# START OF Extracted records
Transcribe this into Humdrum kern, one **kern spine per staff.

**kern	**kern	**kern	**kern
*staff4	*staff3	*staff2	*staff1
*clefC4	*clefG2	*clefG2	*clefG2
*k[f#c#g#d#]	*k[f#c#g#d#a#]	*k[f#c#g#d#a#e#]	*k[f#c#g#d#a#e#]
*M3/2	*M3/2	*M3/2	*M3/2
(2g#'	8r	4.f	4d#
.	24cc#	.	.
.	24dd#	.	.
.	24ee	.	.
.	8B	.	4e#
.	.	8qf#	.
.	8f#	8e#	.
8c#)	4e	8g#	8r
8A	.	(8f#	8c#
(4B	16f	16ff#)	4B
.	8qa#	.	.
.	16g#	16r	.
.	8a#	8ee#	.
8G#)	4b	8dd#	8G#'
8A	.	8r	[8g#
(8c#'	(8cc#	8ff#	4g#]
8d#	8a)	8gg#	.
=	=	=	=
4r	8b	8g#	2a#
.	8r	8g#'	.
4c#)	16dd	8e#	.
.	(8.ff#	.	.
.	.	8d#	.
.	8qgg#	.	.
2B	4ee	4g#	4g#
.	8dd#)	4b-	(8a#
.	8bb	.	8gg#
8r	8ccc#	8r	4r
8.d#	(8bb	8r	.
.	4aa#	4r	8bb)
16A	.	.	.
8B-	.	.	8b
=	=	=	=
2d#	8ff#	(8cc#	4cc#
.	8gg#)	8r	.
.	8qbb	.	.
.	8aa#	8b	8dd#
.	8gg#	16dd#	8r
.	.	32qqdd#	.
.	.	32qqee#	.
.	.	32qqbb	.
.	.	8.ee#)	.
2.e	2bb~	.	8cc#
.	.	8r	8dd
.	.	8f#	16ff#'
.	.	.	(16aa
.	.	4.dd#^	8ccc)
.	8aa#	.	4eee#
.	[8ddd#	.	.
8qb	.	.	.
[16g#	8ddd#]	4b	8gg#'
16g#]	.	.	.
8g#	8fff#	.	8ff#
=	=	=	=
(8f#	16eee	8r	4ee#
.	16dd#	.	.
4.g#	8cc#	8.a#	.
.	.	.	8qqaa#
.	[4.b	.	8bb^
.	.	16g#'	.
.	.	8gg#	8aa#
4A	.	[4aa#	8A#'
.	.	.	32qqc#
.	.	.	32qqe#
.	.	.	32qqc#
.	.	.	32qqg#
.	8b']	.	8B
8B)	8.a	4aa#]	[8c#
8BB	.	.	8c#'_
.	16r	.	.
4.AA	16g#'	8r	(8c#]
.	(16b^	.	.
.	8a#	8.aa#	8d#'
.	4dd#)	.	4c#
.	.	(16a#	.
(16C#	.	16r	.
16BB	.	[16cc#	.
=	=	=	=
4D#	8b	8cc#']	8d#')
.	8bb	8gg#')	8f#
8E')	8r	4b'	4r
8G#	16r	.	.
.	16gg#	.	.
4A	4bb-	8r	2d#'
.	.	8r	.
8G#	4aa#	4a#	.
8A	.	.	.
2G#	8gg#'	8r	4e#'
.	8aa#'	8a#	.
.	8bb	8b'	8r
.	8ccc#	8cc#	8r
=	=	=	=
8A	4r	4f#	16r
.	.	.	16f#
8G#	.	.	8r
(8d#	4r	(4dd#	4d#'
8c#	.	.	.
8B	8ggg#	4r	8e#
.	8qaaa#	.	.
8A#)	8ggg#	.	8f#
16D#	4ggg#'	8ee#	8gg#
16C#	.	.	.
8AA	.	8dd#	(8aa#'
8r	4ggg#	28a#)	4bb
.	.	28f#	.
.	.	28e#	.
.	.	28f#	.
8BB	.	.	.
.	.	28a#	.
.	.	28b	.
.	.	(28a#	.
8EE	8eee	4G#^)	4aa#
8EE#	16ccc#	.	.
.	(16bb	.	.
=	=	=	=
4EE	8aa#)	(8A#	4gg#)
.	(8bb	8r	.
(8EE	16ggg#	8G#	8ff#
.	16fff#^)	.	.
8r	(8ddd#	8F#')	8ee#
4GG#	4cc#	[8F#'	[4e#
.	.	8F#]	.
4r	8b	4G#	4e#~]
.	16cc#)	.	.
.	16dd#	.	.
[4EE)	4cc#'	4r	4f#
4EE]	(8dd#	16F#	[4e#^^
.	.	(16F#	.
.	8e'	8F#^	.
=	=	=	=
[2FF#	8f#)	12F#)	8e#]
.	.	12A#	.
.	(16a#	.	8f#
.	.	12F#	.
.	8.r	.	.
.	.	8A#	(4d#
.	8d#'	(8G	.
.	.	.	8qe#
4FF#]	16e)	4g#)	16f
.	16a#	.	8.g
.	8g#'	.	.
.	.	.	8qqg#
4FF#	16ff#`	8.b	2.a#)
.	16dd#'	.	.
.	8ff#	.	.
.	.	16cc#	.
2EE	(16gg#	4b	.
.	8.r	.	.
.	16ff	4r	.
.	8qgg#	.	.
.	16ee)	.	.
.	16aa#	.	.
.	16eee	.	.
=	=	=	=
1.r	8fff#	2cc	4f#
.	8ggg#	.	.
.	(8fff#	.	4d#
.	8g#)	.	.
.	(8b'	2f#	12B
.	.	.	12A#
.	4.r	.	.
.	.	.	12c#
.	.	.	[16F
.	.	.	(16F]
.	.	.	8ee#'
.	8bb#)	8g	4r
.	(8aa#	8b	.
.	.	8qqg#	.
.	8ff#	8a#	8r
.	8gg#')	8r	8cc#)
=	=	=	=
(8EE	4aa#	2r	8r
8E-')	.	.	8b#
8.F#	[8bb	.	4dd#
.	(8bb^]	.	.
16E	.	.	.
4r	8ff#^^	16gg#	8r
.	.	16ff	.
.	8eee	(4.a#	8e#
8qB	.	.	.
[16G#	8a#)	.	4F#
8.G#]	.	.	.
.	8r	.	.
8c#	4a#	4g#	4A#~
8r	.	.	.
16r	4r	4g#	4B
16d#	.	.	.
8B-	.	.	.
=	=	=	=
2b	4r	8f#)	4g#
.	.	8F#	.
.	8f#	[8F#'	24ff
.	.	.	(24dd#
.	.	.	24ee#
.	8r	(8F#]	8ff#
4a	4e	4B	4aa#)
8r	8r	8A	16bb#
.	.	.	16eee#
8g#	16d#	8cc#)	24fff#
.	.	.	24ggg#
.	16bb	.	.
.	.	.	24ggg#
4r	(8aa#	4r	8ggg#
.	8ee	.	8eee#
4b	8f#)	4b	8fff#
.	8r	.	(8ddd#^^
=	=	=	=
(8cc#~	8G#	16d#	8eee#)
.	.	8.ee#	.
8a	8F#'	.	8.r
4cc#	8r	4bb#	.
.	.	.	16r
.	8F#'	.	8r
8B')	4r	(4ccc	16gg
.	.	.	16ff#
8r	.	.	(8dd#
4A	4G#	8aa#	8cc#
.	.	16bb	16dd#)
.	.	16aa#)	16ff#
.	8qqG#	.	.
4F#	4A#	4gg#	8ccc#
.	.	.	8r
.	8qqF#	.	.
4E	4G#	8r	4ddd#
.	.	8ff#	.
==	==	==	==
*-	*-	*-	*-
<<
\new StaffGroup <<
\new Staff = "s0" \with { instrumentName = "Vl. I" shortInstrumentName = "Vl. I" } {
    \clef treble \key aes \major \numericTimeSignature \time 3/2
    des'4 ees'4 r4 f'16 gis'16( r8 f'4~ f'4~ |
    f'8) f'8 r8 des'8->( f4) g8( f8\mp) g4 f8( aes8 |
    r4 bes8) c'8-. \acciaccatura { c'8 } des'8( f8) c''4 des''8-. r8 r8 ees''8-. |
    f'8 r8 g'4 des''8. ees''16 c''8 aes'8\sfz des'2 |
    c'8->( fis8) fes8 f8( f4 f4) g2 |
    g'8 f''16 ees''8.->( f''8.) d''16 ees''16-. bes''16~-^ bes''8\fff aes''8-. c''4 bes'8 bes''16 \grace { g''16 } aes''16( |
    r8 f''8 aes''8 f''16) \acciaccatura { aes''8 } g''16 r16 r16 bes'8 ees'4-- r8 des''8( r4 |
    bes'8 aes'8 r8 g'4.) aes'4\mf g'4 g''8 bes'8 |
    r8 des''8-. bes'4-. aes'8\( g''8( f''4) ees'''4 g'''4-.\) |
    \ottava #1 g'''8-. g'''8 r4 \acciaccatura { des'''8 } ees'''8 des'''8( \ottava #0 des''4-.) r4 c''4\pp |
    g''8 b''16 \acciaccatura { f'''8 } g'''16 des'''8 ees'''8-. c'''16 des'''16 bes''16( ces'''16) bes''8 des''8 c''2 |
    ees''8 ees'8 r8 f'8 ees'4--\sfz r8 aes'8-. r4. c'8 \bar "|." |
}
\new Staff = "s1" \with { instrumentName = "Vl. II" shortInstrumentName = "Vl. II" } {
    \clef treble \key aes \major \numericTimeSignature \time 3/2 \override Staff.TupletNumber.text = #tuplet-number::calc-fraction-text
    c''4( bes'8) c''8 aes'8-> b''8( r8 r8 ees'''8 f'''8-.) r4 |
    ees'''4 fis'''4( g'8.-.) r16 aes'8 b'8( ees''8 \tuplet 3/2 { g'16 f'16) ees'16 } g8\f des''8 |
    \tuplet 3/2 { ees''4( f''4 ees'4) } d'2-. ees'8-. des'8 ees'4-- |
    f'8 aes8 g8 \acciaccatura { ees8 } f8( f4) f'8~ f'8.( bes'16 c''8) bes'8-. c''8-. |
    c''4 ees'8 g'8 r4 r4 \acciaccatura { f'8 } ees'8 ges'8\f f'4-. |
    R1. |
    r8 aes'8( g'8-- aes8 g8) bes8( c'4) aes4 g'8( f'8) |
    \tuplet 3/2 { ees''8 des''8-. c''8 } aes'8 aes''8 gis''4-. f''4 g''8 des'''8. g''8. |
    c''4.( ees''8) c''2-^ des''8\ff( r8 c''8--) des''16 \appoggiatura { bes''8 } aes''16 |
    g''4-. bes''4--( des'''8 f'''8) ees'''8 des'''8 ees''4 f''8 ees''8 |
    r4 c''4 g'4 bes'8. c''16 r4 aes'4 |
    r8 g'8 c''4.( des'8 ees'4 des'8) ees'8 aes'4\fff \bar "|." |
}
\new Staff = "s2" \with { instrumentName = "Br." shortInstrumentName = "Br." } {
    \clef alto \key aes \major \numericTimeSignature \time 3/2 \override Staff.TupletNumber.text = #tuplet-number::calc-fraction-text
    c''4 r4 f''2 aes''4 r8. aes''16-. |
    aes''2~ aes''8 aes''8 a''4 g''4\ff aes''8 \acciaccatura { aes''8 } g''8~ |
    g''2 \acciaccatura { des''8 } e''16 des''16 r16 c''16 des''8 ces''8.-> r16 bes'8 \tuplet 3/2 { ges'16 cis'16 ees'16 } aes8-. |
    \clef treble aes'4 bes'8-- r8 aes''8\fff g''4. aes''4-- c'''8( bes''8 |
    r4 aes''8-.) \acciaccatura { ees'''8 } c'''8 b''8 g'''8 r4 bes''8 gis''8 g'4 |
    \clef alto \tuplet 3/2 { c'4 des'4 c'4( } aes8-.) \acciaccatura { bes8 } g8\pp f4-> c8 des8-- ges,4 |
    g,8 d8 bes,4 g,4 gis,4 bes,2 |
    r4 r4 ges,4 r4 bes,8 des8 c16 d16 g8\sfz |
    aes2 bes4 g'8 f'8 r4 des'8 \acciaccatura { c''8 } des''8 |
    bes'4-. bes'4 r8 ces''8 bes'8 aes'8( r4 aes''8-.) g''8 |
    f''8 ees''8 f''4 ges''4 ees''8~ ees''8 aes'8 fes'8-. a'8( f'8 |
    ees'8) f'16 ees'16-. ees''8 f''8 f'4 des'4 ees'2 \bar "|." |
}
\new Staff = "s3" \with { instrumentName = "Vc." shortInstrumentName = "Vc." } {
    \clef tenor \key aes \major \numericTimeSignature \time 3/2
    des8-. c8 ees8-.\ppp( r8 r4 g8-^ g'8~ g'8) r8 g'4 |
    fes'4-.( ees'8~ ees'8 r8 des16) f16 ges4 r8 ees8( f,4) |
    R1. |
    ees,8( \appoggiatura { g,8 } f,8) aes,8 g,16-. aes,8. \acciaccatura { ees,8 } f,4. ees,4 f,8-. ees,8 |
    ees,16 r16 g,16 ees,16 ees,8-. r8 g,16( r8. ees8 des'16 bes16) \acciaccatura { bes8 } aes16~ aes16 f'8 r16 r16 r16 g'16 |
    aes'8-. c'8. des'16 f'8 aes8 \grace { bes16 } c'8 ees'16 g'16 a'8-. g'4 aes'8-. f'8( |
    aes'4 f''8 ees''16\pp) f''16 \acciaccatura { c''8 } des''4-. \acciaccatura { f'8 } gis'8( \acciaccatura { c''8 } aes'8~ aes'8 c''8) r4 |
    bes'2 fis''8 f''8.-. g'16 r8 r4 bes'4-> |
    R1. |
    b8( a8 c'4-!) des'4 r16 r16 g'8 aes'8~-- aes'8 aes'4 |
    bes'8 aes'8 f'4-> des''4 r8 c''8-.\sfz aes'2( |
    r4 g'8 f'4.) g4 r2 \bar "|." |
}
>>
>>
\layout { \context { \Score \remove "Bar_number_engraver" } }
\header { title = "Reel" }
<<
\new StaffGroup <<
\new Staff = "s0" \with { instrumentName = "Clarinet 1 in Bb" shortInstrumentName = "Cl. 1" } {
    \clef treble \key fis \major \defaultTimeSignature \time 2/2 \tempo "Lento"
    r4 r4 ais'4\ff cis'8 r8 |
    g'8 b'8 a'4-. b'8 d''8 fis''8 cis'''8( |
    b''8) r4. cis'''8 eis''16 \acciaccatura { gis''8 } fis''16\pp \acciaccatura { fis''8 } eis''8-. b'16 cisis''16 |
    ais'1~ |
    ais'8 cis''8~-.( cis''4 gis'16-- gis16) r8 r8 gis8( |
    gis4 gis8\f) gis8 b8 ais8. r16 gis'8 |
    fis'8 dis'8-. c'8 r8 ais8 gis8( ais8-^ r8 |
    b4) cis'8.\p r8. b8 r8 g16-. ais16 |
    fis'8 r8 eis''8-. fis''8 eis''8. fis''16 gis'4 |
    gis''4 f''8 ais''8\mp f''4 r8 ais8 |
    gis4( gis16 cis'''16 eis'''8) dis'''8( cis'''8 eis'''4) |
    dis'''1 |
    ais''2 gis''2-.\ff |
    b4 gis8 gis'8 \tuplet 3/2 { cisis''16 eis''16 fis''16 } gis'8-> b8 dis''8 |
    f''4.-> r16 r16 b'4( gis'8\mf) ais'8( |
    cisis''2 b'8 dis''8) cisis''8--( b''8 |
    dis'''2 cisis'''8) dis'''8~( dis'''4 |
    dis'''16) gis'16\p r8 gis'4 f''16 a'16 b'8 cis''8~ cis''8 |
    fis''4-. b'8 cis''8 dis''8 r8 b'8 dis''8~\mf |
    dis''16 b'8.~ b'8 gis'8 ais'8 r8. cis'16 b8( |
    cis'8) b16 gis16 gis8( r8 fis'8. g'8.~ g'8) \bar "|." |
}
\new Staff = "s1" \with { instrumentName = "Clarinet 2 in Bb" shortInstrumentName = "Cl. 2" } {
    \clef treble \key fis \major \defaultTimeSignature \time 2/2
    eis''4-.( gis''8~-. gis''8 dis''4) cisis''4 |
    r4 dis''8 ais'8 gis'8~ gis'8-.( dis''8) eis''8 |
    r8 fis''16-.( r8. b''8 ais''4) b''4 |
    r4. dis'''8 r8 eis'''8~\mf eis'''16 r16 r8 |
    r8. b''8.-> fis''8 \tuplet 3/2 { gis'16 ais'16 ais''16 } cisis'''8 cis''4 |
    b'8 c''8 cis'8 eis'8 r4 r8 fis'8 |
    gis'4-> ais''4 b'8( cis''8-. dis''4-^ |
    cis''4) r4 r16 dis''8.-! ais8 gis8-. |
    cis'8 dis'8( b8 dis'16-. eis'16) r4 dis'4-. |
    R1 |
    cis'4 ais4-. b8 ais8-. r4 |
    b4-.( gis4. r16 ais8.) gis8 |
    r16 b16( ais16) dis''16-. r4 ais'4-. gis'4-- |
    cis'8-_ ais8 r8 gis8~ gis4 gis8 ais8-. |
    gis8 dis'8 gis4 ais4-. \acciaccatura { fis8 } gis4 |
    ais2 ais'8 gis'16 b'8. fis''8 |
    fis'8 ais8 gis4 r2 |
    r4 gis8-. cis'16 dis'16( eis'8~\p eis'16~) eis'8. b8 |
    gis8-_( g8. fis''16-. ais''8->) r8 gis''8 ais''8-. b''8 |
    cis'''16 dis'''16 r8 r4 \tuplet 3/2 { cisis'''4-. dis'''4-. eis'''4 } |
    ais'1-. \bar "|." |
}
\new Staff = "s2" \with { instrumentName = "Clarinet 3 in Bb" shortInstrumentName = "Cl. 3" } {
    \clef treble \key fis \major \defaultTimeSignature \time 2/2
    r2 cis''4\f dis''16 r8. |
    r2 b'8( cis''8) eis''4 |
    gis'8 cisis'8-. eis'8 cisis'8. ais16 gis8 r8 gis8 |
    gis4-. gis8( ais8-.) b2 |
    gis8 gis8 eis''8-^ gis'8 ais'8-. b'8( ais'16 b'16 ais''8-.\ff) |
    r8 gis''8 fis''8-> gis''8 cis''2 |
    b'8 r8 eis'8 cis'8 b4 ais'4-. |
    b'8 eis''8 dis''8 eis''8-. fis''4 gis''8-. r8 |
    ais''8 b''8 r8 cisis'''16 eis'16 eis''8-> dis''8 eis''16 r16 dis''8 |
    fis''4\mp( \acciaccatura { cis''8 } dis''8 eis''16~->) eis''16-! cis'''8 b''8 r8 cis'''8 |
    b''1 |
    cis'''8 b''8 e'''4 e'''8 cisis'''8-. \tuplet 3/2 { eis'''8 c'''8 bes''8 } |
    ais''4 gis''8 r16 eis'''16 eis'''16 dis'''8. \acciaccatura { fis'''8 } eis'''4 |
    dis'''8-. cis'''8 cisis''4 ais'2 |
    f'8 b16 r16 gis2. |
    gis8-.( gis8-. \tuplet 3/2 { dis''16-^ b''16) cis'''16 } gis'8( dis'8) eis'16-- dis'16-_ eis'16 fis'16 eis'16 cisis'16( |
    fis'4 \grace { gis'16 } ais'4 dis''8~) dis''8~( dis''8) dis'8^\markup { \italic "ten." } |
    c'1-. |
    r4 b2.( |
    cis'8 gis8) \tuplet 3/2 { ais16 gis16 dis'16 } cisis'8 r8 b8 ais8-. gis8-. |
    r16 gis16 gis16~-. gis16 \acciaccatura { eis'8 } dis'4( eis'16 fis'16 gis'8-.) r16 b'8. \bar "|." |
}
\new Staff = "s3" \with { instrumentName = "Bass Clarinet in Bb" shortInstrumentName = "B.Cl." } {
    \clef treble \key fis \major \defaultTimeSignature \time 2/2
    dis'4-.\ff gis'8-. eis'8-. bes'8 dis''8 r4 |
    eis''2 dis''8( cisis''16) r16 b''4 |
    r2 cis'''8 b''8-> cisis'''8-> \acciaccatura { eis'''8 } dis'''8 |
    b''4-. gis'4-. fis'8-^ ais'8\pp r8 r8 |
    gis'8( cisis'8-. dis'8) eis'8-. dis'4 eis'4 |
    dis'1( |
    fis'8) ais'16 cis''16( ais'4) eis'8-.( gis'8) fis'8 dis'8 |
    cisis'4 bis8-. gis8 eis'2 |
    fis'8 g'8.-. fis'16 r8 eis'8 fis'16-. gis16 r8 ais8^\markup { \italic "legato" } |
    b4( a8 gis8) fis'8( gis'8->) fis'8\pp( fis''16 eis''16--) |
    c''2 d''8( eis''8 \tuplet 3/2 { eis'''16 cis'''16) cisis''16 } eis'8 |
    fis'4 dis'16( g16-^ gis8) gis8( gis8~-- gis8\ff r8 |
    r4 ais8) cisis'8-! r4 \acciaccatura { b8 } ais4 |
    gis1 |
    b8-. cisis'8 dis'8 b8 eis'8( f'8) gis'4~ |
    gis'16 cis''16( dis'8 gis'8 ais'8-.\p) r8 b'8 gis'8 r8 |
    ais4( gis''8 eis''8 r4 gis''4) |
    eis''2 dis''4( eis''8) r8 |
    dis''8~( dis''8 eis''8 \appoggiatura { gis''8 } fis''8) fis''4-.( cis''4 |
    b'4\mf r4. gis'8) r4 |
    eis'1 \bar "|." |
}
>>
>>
# END OF Extracted records
• [Set problem]
Tally the lines of the material above that contain the string "Clarinet", and reply with the number alone.

• [Expected output]
4